Exercise description:
Copy out each line of the material exactly. Pictures do not belong in the copy.

Listed records:
=== Section Start ===
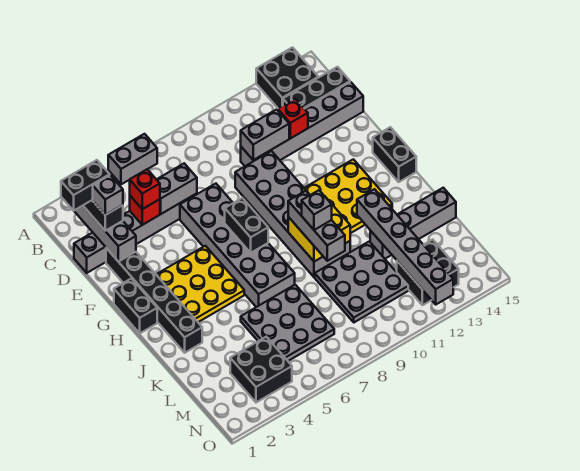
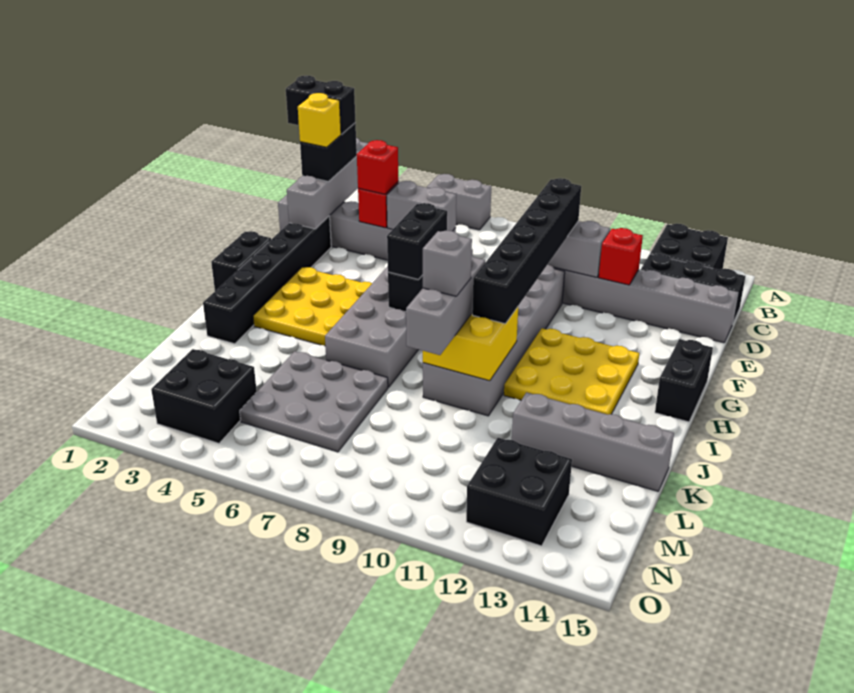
grey brick D2 level 4 -> yellow brick D2 level 4
none -> black brick D10:I10 level 3
none -> black brick G7:H7 level 3
grey brick J12:O12 level 2 -> none
grey plate K9:M11 level 1 -> none

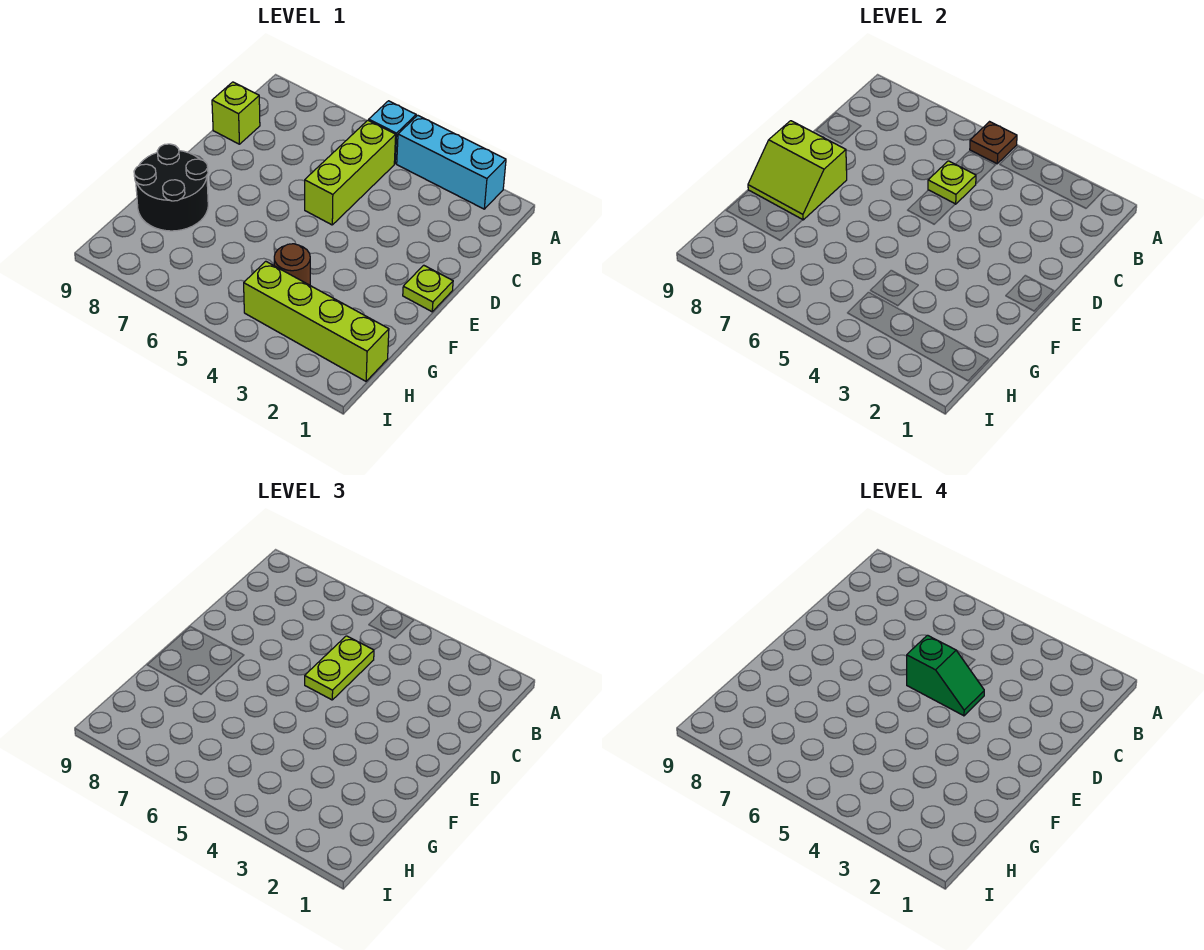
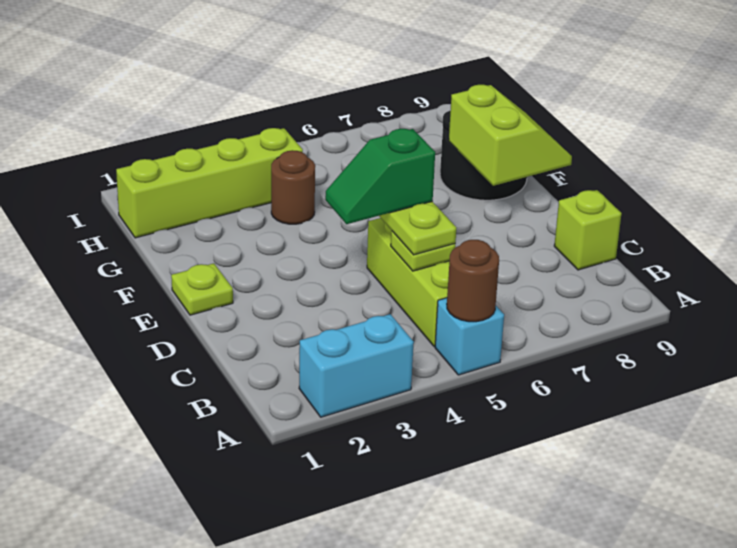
cyan brick A2:A4 level 1 -> cyan brick A2:A3 level 1
brown plate A5 level 2 -> brown round brick A5 level 2
lime slope E8:F9 level 2 top E -> lime slope E8:F9 level 2 top 8

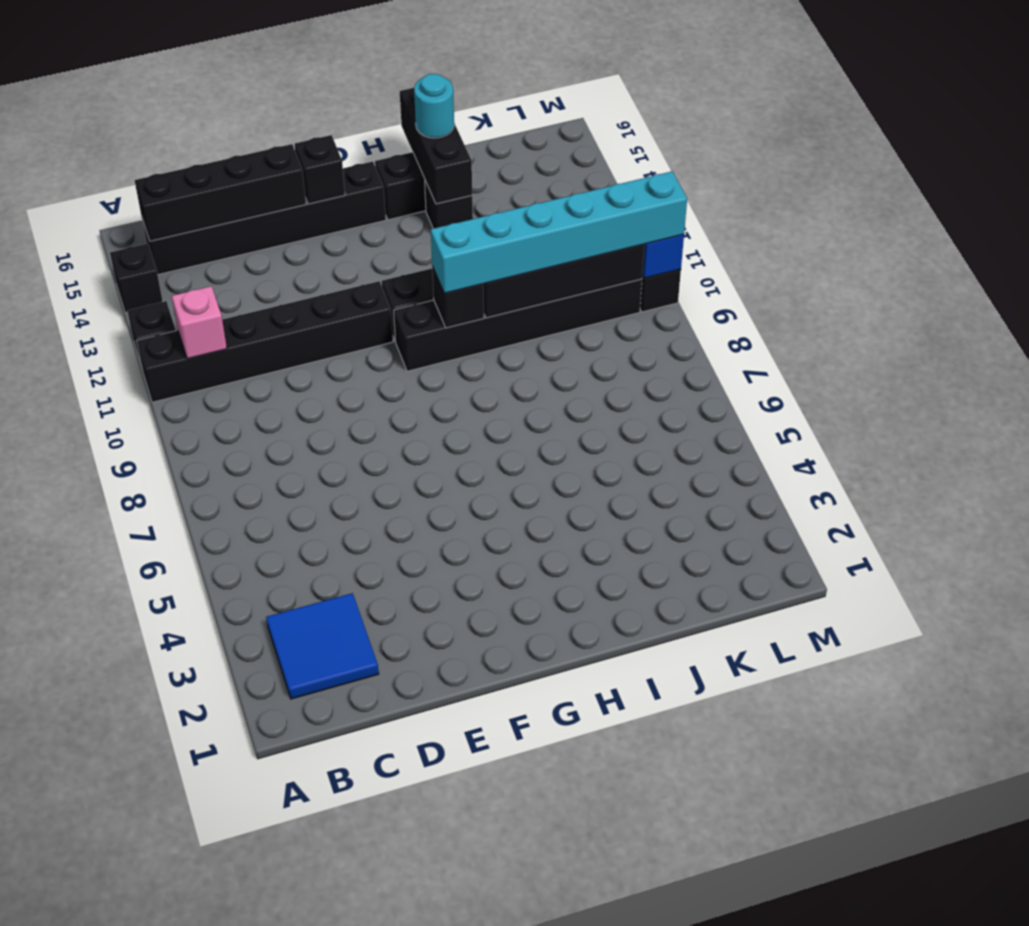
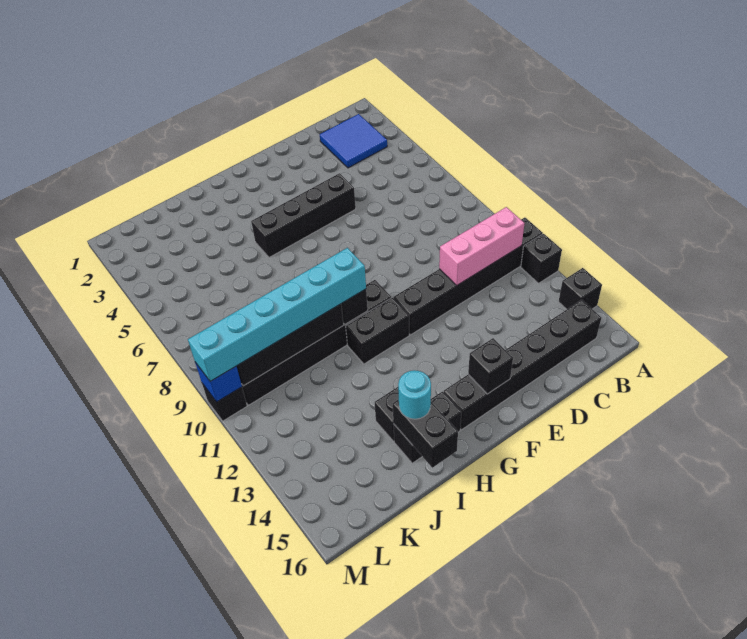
pink brick B11 level 2 -> pink brick B11:D11 level 2
black brick B15:E15 level 2 -> black brick E5:H5 level 1
black brick I14:I16 level 2 -> black brick I15:I16 level 2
=== Section End ===
Task response:
grey brick D2 level 4 -> yellow brick D2 level 4
none -> black brick D10:I10 level 3
none -> black brick G7:H7 level 3
grey brick J12:O12 level 2 -> none
grey plate K9:M11 level 1 -> none

cyan brick A2:A4 level 1 -> cyan brick A2:A3 level 1
brown plate A5 level 2 -> brown round brick A5 level 2
lime slope E8:F9 level 2 top E -> lime slope E8:F9 level 2 top 8

pink brick B11 level 2 -> pink brick B11:D11 level 2
black brick B15:E15 level 2 -> black brick E5:H5 level 1
black brick I14:I16 level 2 -> black brick I15:I16 level 2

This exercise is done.